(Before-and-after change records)
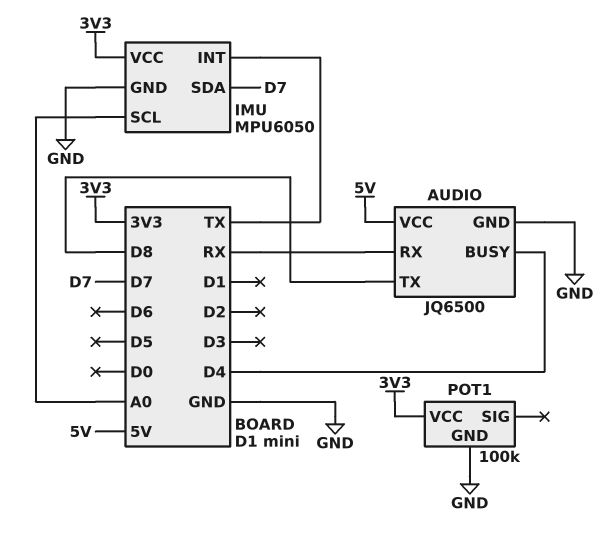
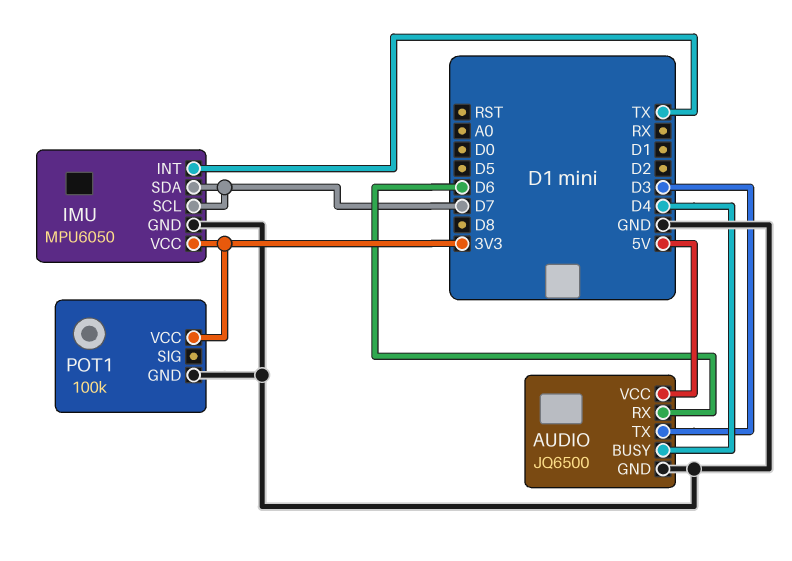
AUDIO pin RX: RX -> D6
AUDIO pin TX: D8 -> D3
IMU pin SCL: A0 -> D7

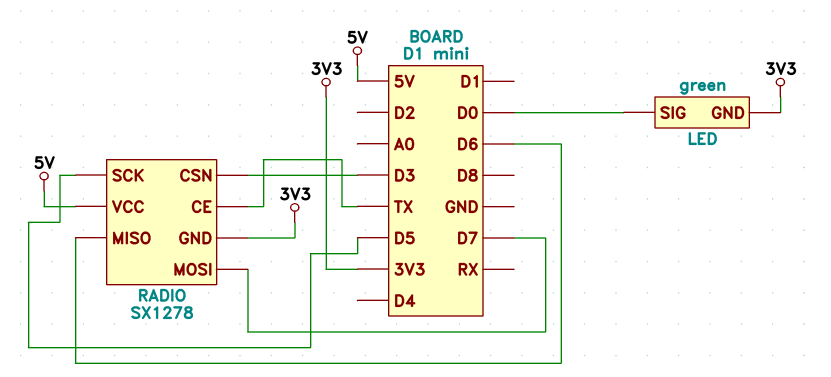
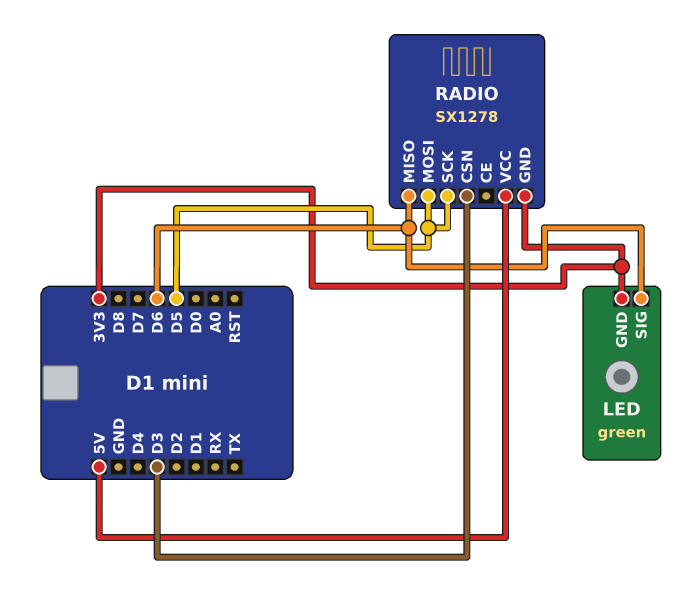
LED pin SIG: D0 -> D6
RADIO pin CE: TX -> none
RADIO pin MOSI: D7 -> D5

**Activity**
An exact copy of every entry, without pictures, should be your output.

**Result for this exercise**
AUDIO pin RX: RX -> D6
AUDIO pin TX: D8 -> D3
IMU pin SCL: A0 -> D7

LED pin SIG: D0 -> D6
RADIO pin CE: TX -> none
RADIO pin MOSI: D7 -> D5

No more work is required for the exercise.